(Stored data)
──────────
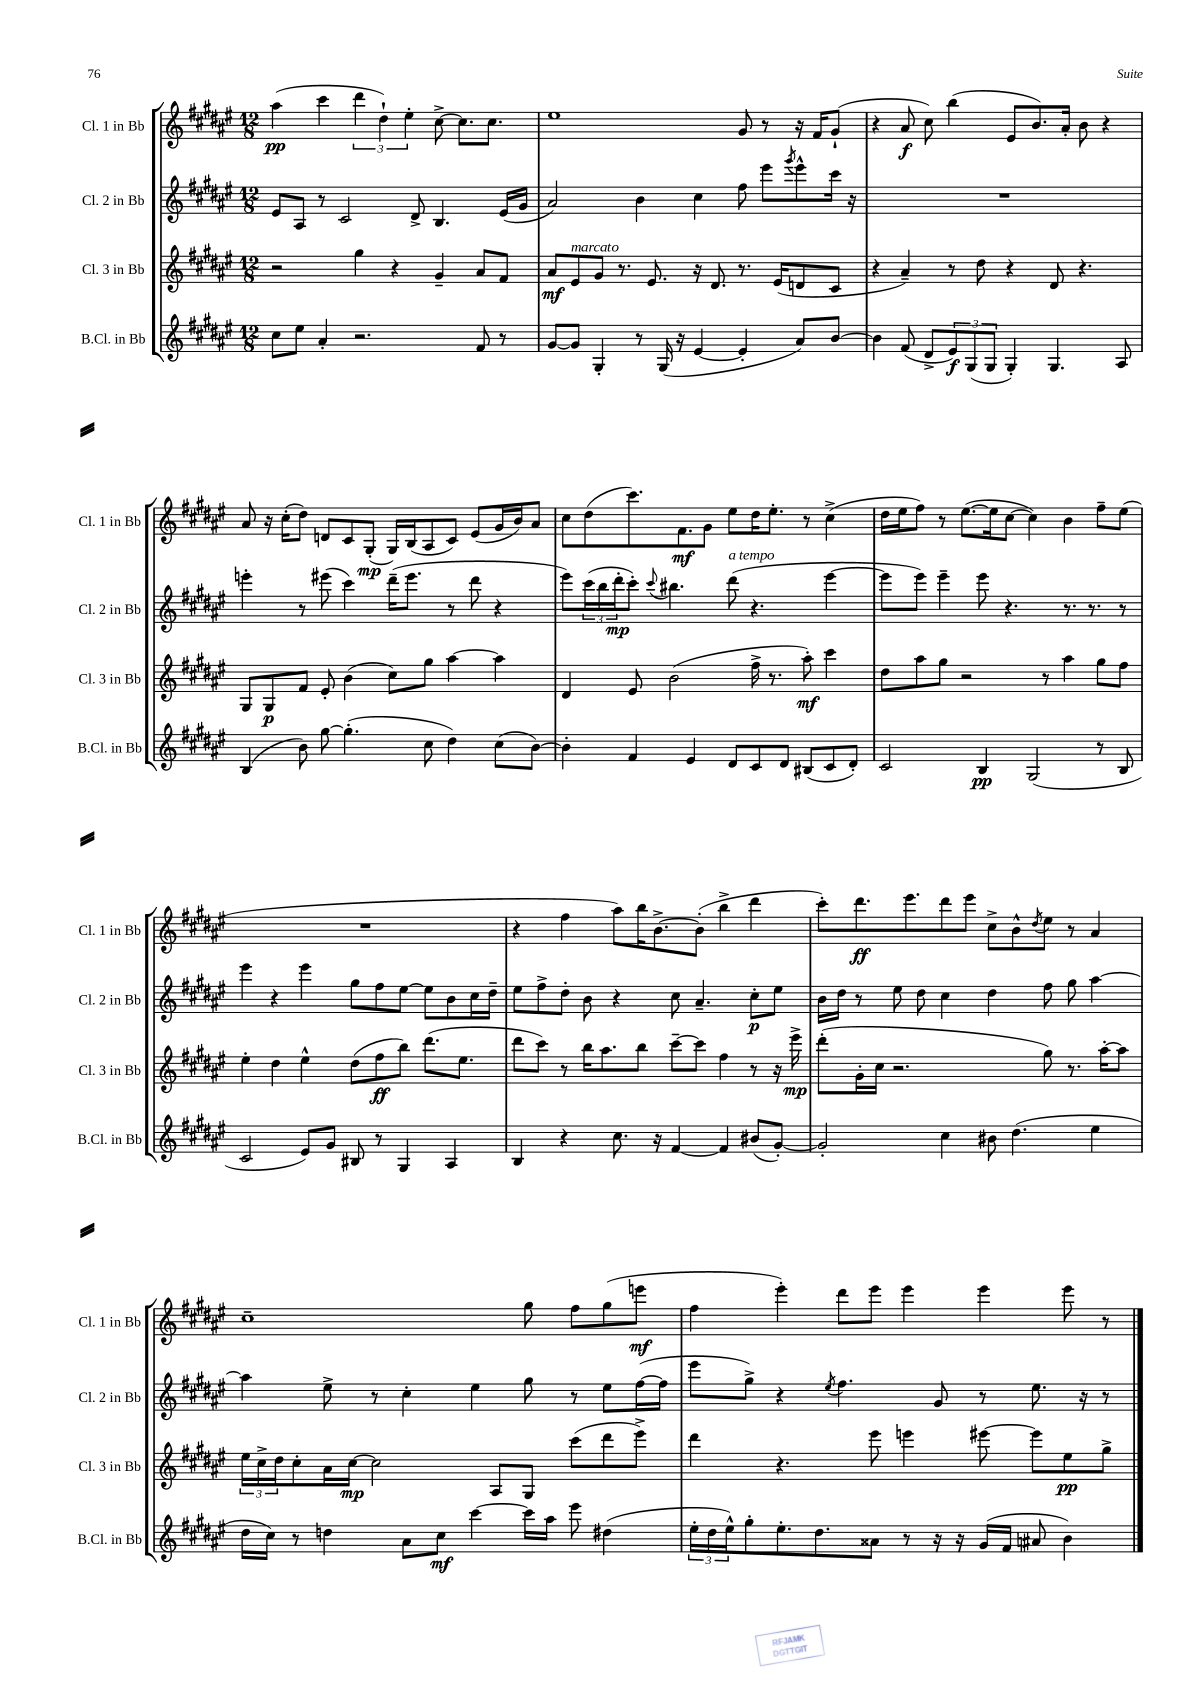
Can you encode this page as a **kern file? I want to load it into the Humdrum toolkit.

**kern	**kern	**kern	**kern
*staff4	*staff3	*staff2	*staff1
*clefG2	*clefG2	*clefG2	*clefG2
*k[f#c#g#d#a#e#]	*k[f#c#g#d#a#e#]	*k[f#c#g#d#a#e#]	*k[f#c#g#d#a#e#]
*M12/8	*M12/8	*M12/8	*M12/8
8cc#\L	2r	8e#/L	(4aa#\
8ee#\J	.	8A#/J	.
4a#'/	.	8r	4ccc#\
.	.	2c#/	.
2.r	4gg#\	.	6ddd#\
.	.	.	6dd#`\)
.	4r	.	.
.	.	.	6ee#'\
.	.	8d#^/	.
.	4g#~/	4.B/	[8cc#^\
.	.	.	8.cc#\]L
8f#/	8a#/L	.	.
.	.	.	8.cc#\J
8r	8f#/J	(16e#/LL	.
.	.	16g#/JJ	.
=	=	=	=
[8g#/L	8a#/L	2a#/)	1ee#
8g#/]J	8e#/	.	.
4G#'/	8g#/J	.	.
.	8.r	.	.
8r	.	4b\	.
.	8.e#/	.	.
(16G#/	.	.	.
16r	.	.	.
[4e#/	16r	4cc#\	.
.	8.d#/	.	.
4e#'/]	8.r	8ff#\	8g#/
.	.	8eee#\L	8r
.	(16e#/LK	.	.
.	.	8qggg#/	.
8a#/L)	8d/	8eee#^^\	16r
.	.	.	16f#/LK
[8b/J	8c#/J	16ccc#\Jk	(8g#`/J
.	.	16r	.
=	=	=	=
4b\]	4r	1.r	4r
(8f#/	4a#~/)	.	8a#/
8d#^/L	.	.	8cc#\)
12e#/)	8r	.	(4bb\
(12G#/	.	.	.
.	8dd#\	.	.
12G#/J	.	.	.
4G#'/)	4r	.	8e#/L
.	.	.	8.b/)
4.G#/	8d#/	.	.
.	.	.	16a#'/Jk
.	4.r	.	8b\
.	.	.	4r
8A#/	.	.	.
=	=	=	=
(4B/	8G#/L	4eee'\	8a#/
.	8G#/	.	16r
.	.	.	(16cc#'\LK
8b\)	8f#/J	8r	8dd#\J)
[8gg#\	8e#'/	(8eee#\	8d/L
(4.gg#'\]	(4b\	4ccc#\)	8c#/
.	.	.	(8G#'/J
.	8cc#\L)	(16ddd#~\LK	16G#/LL)
.	.	8.eee#\J	(16B/J
8cc#\	8gg#\J	.	8A#/
4dd#\)	[4aa#\	8r	8c#/J)
.	.	8ddd#\	(8e#/L
(8cc#\L	4aa#\]	4r	16g#/L
.	.	.	16b/J)
[8b\J)	.	.	8a#/J
=	=	=	=
4b'\]	4d#/	8eee#\L)	8cc#\L
.	.	(24ccc#\L	(8dd#\
.	.	24bb\	.
.	.	24ddd#'\J	.
4f#/	8e#/	8ccc#'\J)	8.ccc#\)
.	.	8qqccc#/	.
.	(2b\	4.bb#\	.
.	.	.	8.f#\
4e#/	.	.	.
.	.	.	8g#\J
8d#/L	.	(8ddd#\	8ee#\L
8c#/	16ff#^\	4.r	16dd#\K
.	8.r	.	8.ee#'\J
8d#/J	.	.	.
(8B#/L	8aa#'\)	.	8r
8c#/	4ccc#\	[4eee#\	(4cc#^\
8d#'/J)	.	.	.
=	=	=	=
2c#/	8dd#\L	8eee#\]L	16dd#\LL
.	.	.	16ee#\J
.	8aa#\	8eee#\J)	8ff#\J)
.	8gg#\J	4eee#~\	8r
.	2r	.	([8.ee#\L
4B/	.	8eee#\	.
.	.	.	16ee#\]k
.	.	4.r	[8cc#\J
(2G#/	.	.	4cc#\])
.	8r	.	.
.	4aa#\	8.r	4b\
.	.	8.r	.
8r	8gg#\L	.	8ff#~\L
8B/	8ff#\J	8r	(8ee#\J
=	=	=	=
2c#/	4ee#'\	4eee#\	1.r
.	4dd#\	4r	.
8e#/L)	4ee#^^\	4eee#\	.
8g#/J	.	.	.
8B#/	(8dd#\L	8gg#\L	.
8r	8ff#\	8ff#\	.
4G#/	8bb\J)	[8ee#\J	.
.	(8.ddd#\L	8ee#\]L	.
4A#/	.	8b\	.
.	8.ee#\J	.	.
.	.	16cc#\L	.
.	.	16dd#~\JJ	.
=	=	=	=
4B/	8ddd#\L	8ee#\L	4r
.	8ccc#\J)	8ff#^\	.
4r	8r	8dd#'\J	4ff#\
.	16bb\LK	8b\	.
.	8.aa#\	.	.
8.cc#\	.	4r	8aa#\L)
.	8bb\J	.	16bb\K
16r	.	.	[8.b^\
[4f#/	[8ccc#~\L	8cc#\	.
.	8ccc#\]J	4.a#~/	(8b'\]J
4f#/]	4ff#\	.	4bb^\
(8b#/L	8r	8cc#'\L	4ddd#\
[8g#'/J)	16r	8ee#\J	.
.	16eee#^\	.	.
=	=	=	=
2g#'/]	(8ddd#'\L	16b\LL	8ccc#'\L)
.	.	16dd#\JJ	.
.	16g#'\L	8r	8.ddd#\
.	16cc#\JJ	.	.
.	2.r	8ee#\	.
.	.	.	8.eee#\
.	.	8dd#\	.
4cc#\	.	4cc#\	8ddd#\
.	.	.	8eee#\J
8b#\	.	4dd#\	8cc#^\L
(4.dd#\	.	.	8b^^\
.	.	.	8qdd#/
.	8gg#\)	8ff#\	8ee#\J
.	8.r	8gg#\	8r
4ee#\	.	[4aa#\	4a#/
.	[16aa#'\LK	.	.
.	8aa#\]J	.	.
=	=	=	=
16dd#\LL	24ee#\LL	4aa#\]	1cc#~
.	24cc#^\	.	.
16cc#\JJ)	.	.	.
.	24dd#\J	.	.
8r	8cc#'\	.	.
4dd\	16a#\L	8ee#^\	.
.	[16cc#\JJ	.	.
.	2cc#\]	8r	.
8a#\L	.	4cc#'\	.
8cc#\J	.	.	.
[4ccc#\	.	4ee#\	.
.	8A#/L	.	.
16ccc#\]LL	8G#/J	8gg#\	8gg#\
16aa#\JJ	.	.	.
8eee#\	(8ccc#\L	8r	8ff#\L
(4dd#\	8ddd#\	8ee#\L	(8gg#\
.	8eee#^\J)	([16ff#\L	8eee\J
.	.	16ff#\]JJ	.
=	=	=	=
24ee#'\LL	4ddd#\	8eee#\L	4ff#\
24dd#\	.	.	.
24ee#^^\J)	.	.	.
8gg#'\	.	8gg#^\J)	.
8.ee#'\	4.r	4r	4eee#'\)
8.dd#\	.	.	.
.	.	8qee#/	.
.	.	4.ff#\	8ddd#\L
8a##\J	8eee#\	.	8eee#\J
8r	4eee\	.	4eee#\
16r	.	8g#/	.
16r	.	.	.
(16g#/LL	[8eee#\	8r	4eee#\
16f#/JJ	.	.	.
8a#/	8eee#\]L	8.ee#\	.
4b\)	8ee#\	.	8eee#\
.	.	16r	.
.	8gg#^\J	8r	8r
==	==	==	==
*-	*-	*-	*-
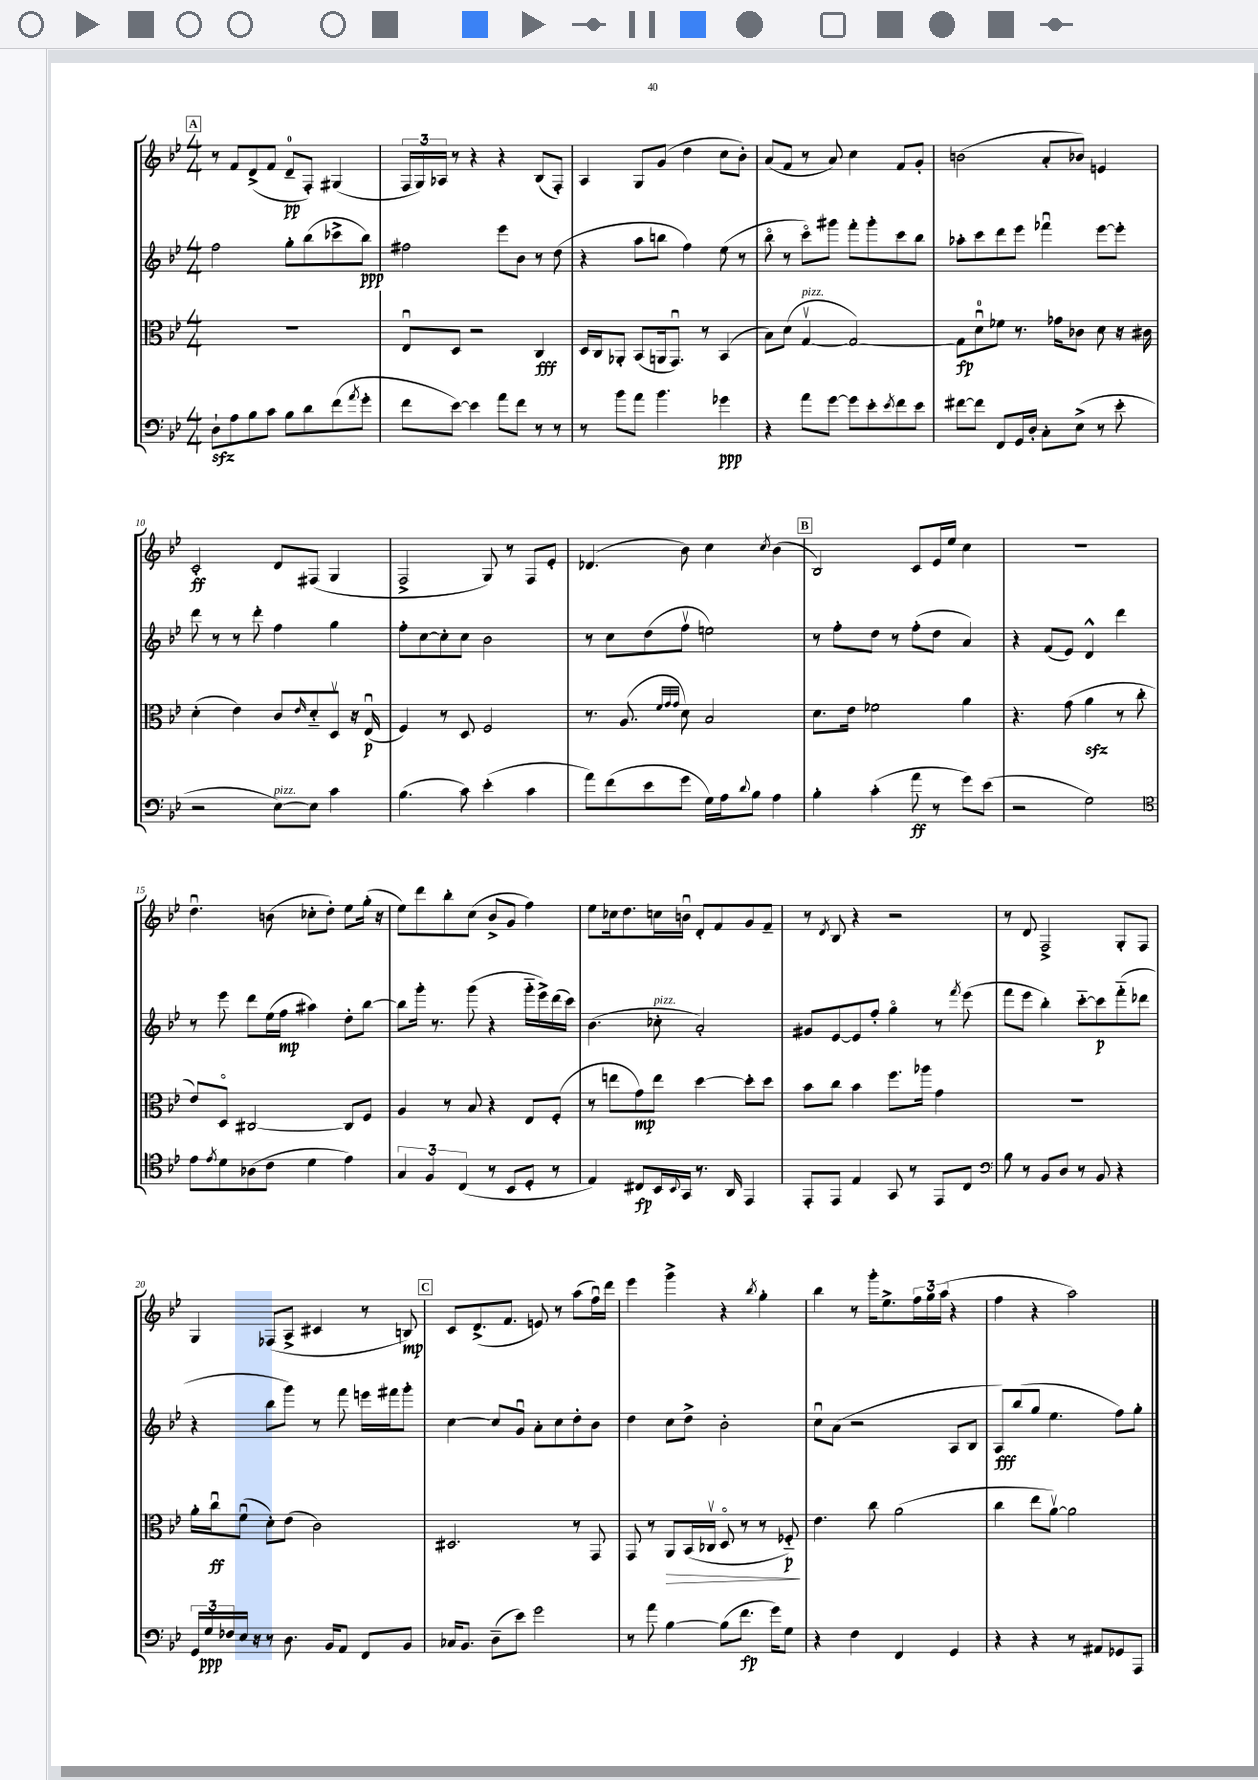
──────────
Show each line in the items above that contains the string "kern". Matching is case-sensitive.

Can you encode this page as a **kern file? I want to load it into the Humdrum toolkit.
**kern	**kern	**kern	**kern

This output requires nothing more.